▶ [WHAT YOU ARE ASKED TO DO] Go through the entries below, count every line with the string "LIGHT", and answer with only that number.
┄┄┄┄┄┄┄┄┄┄
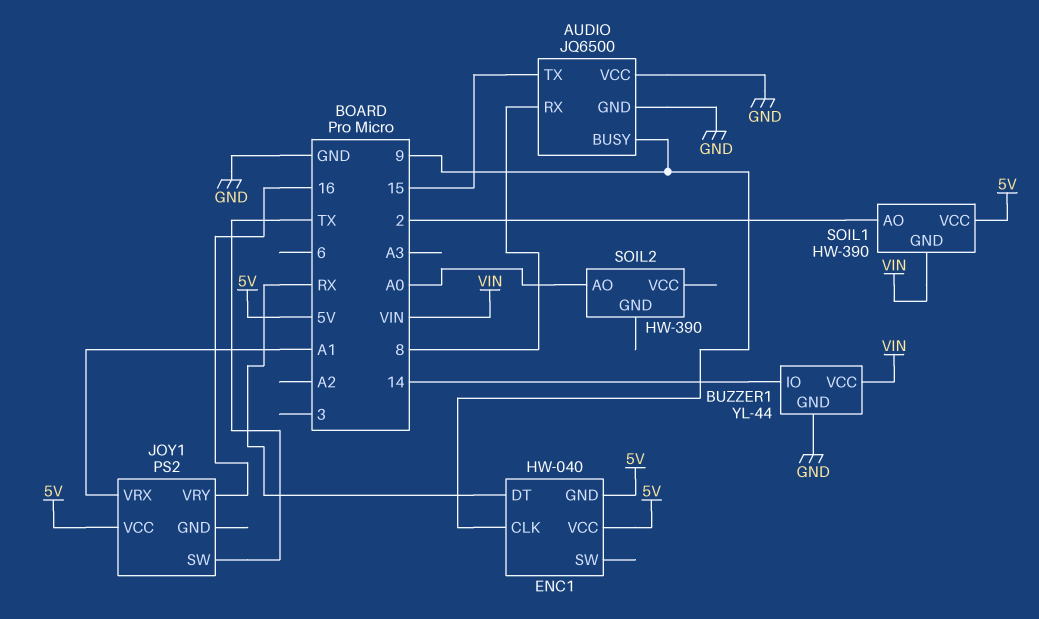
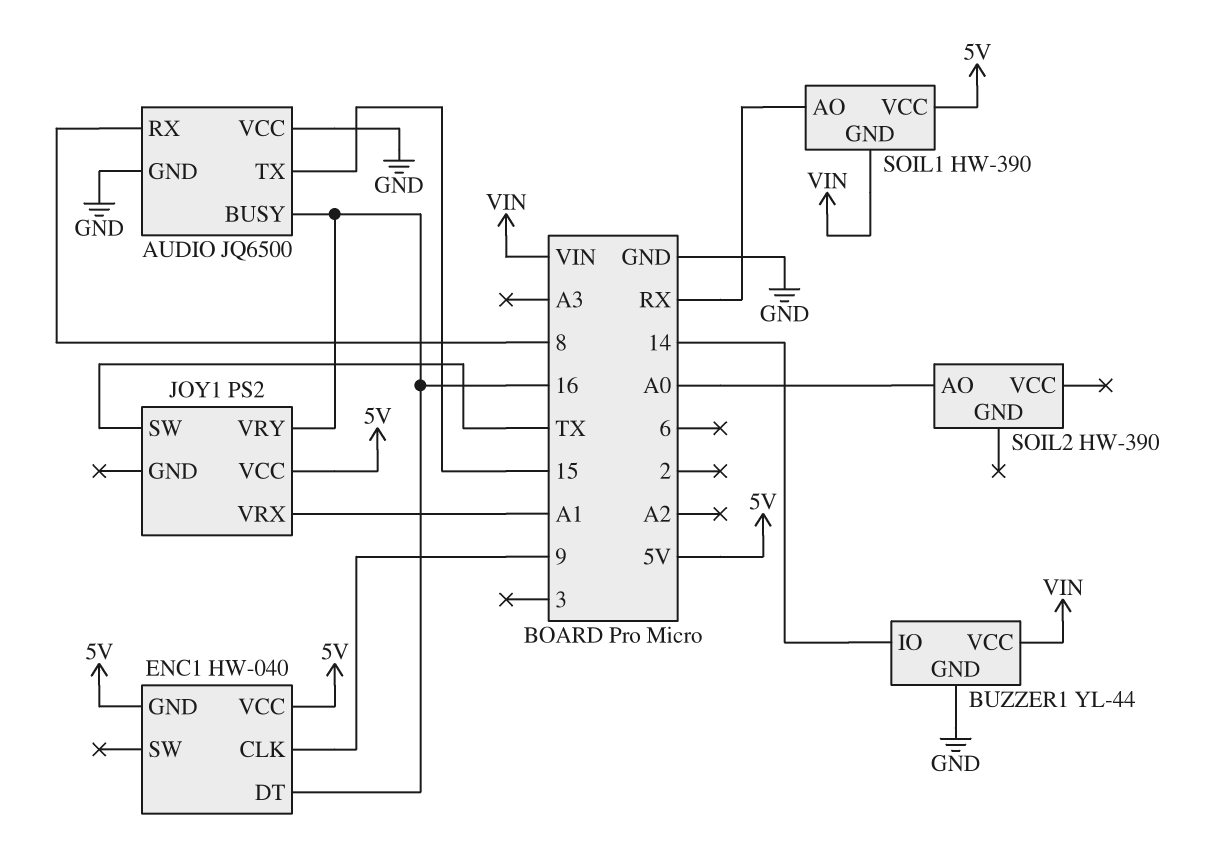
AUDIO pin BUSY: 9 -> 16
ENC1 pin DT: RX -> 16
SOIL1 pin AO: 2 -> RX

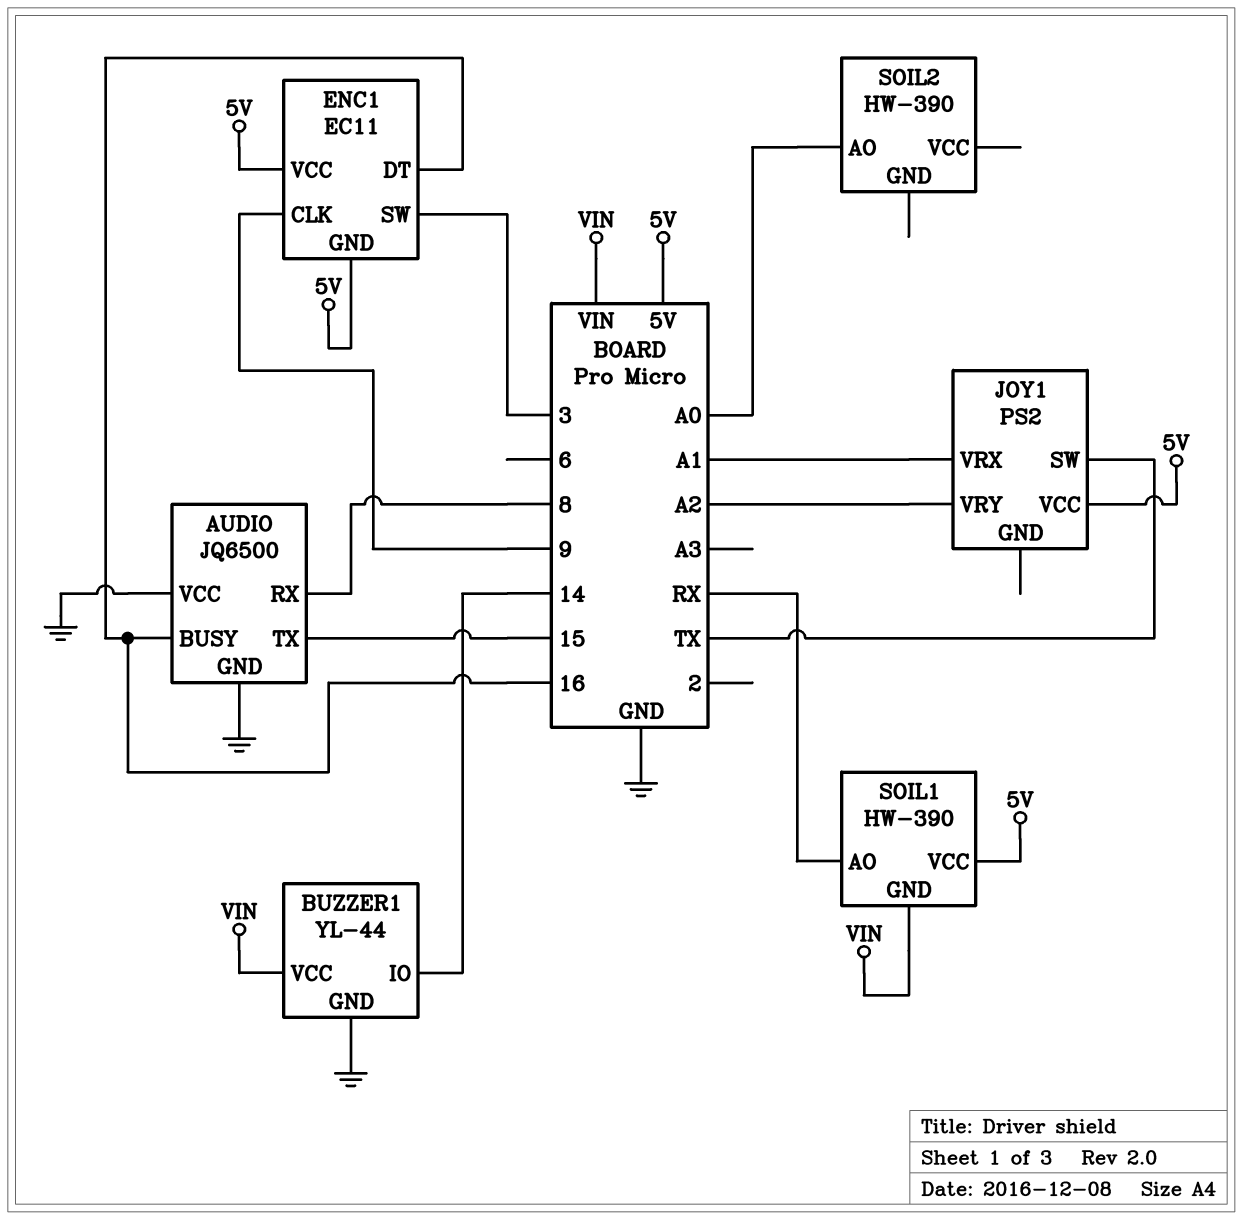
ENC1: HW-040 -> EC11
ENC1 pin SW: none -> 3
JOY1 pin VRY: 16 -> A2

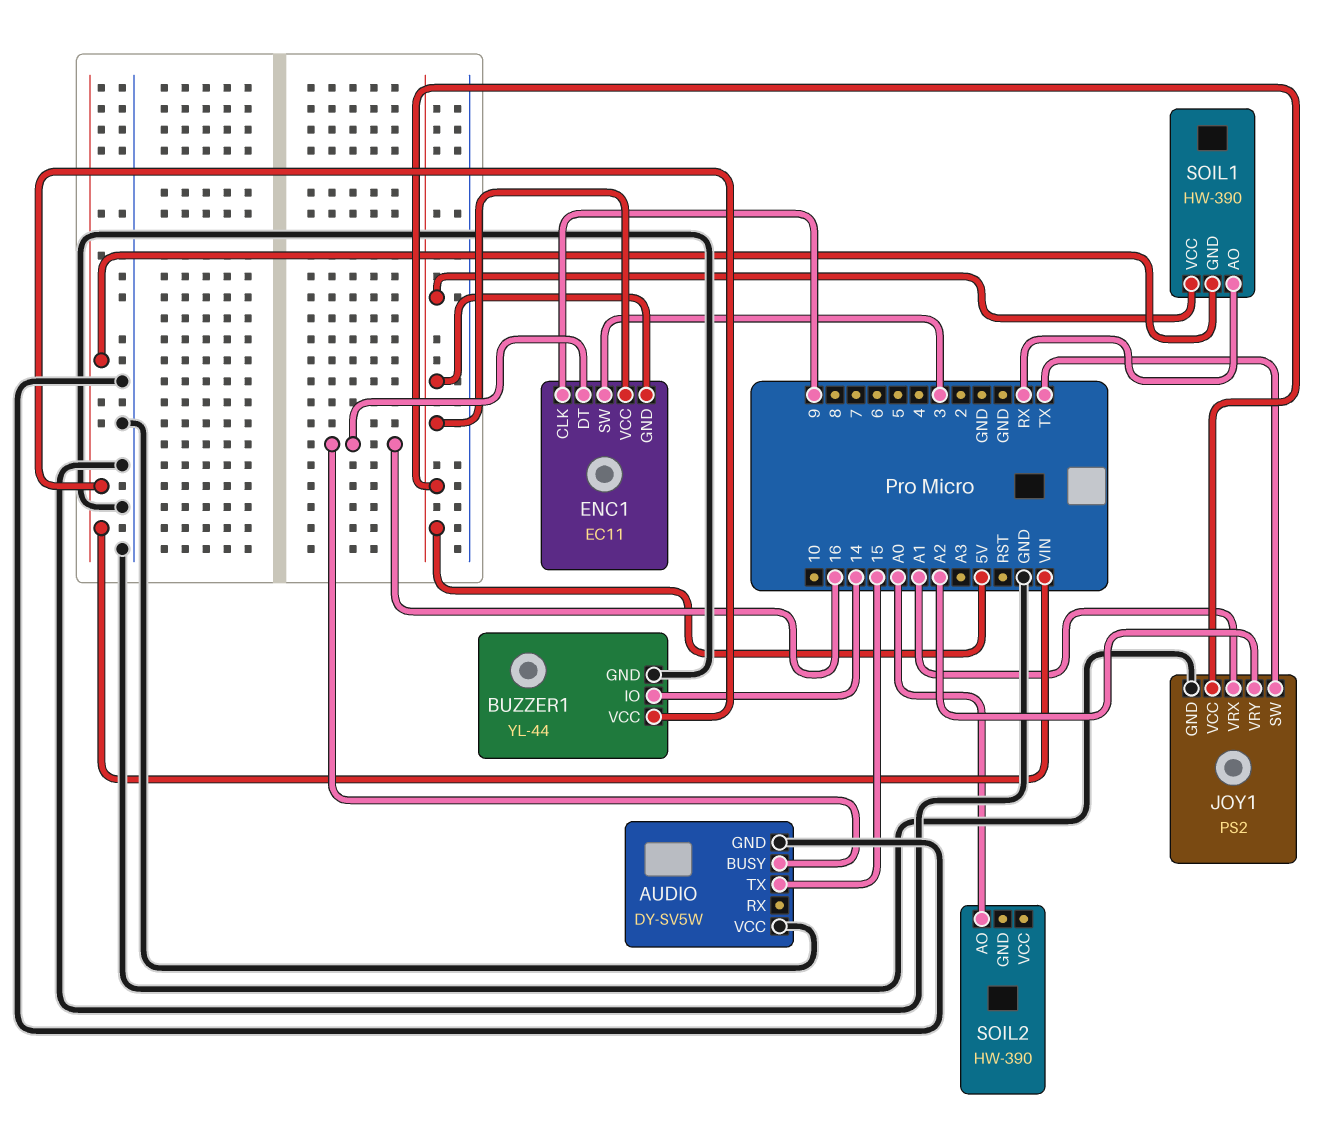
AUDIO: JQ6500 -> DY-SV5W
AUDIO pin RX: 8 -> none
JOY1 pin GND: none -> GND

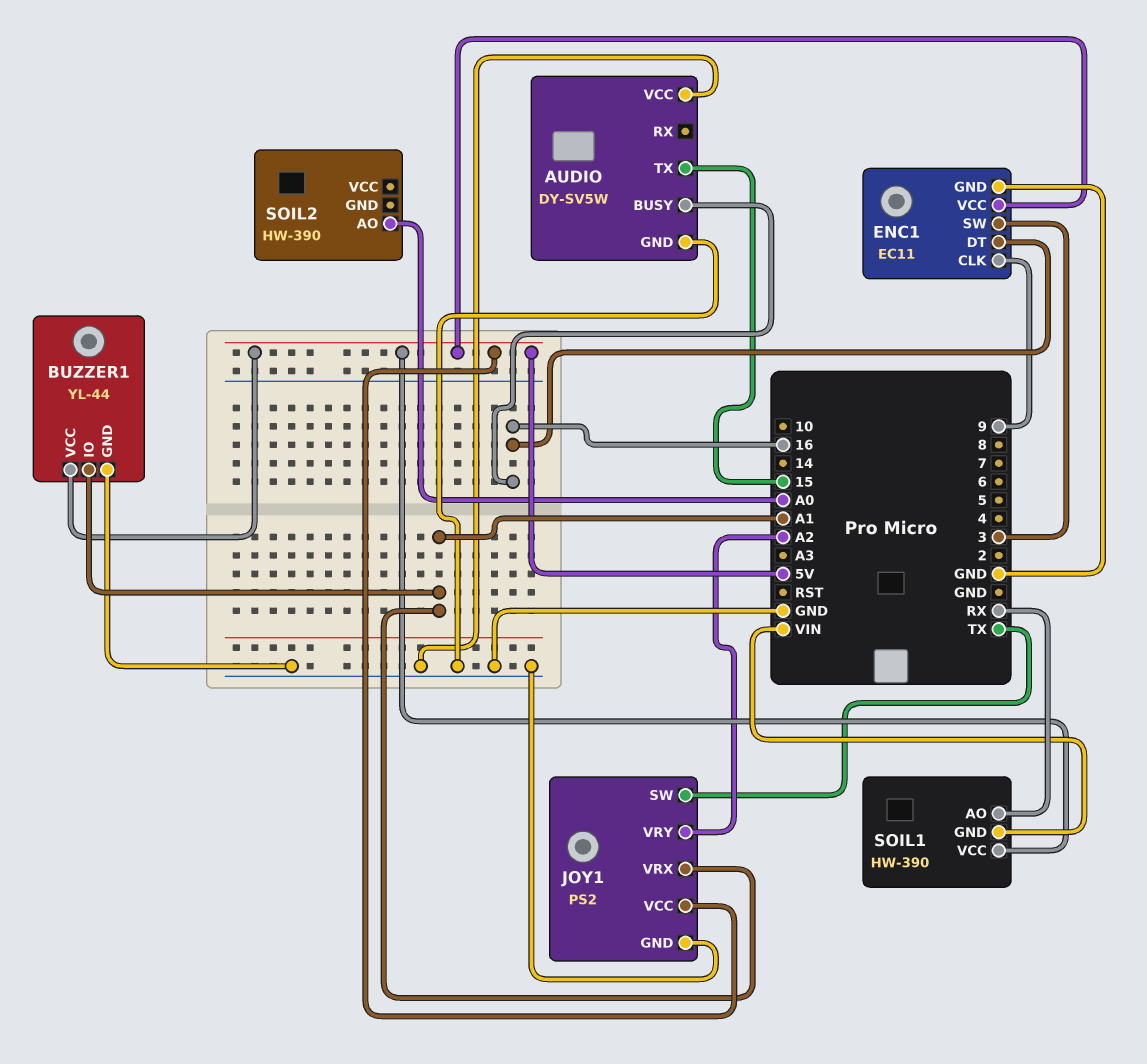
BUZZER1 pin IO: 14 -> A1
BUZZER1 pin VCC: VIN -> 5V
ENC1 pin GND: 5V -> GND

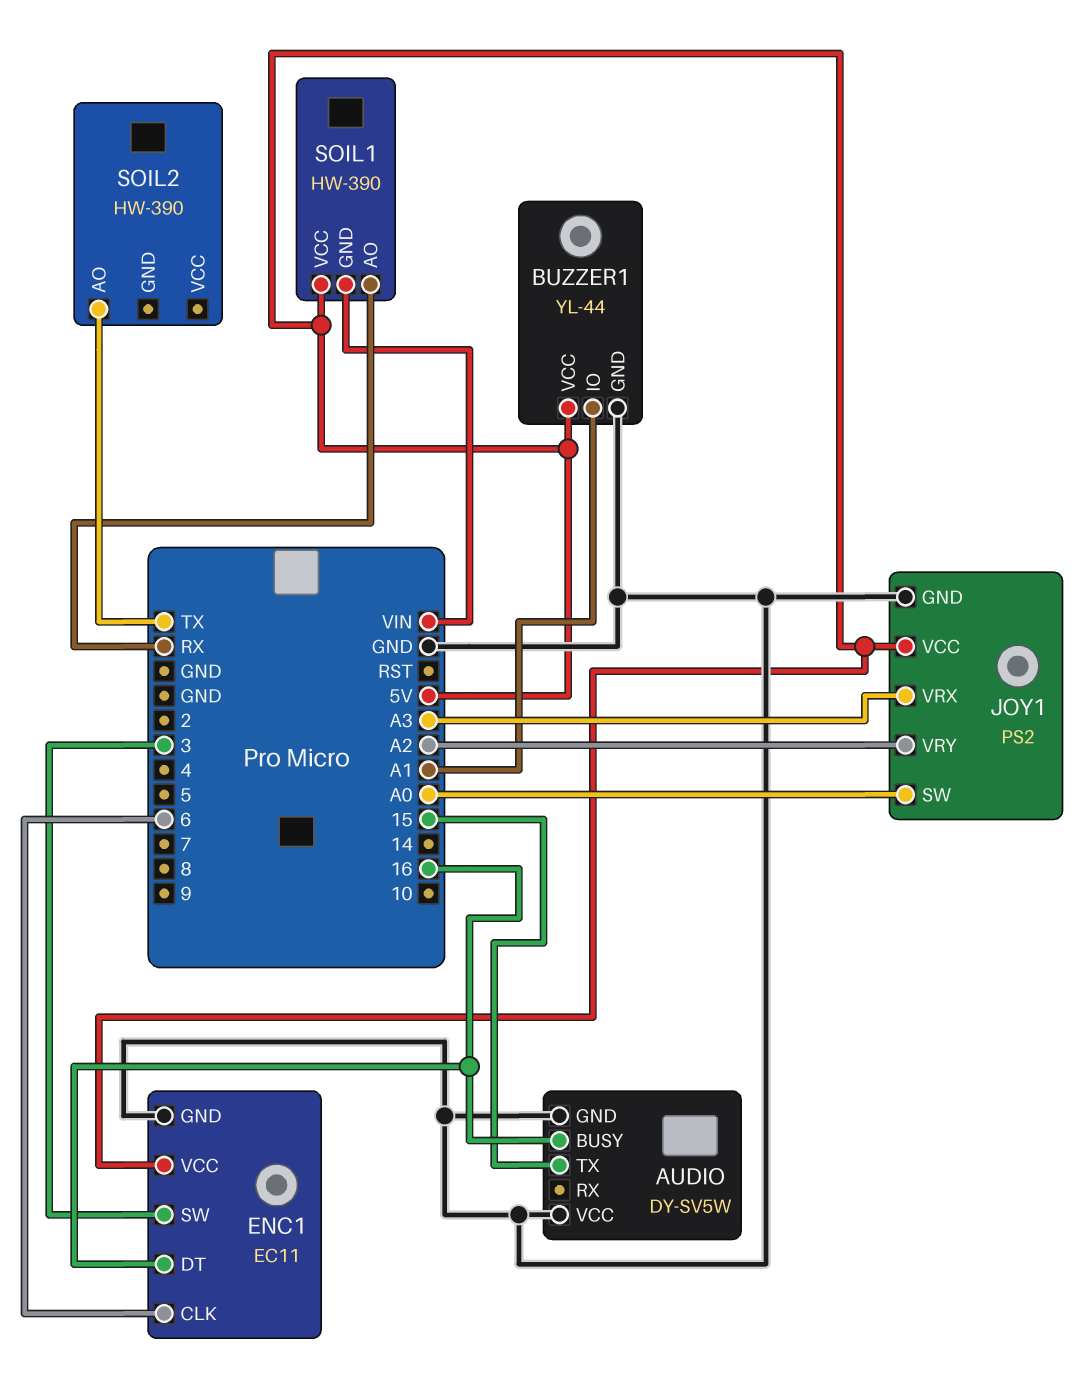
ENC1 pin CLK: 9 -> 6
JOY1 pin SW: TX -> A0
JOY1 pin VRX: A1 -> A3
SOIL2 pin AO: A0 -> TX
┄┄┄┄┄┄┄┄┄┄
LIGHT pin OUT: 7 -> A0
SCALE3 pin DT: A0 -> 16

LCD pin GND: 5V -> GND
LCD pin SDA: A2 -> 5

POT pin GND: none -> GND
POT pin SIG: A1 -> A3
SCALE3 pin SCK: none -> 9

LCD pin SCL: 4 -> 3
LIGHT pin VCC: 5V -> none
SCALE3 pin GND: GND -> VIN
┄┄┄┄┄┄┄┄┄┄
▶ [OUTPUT BELOW] 2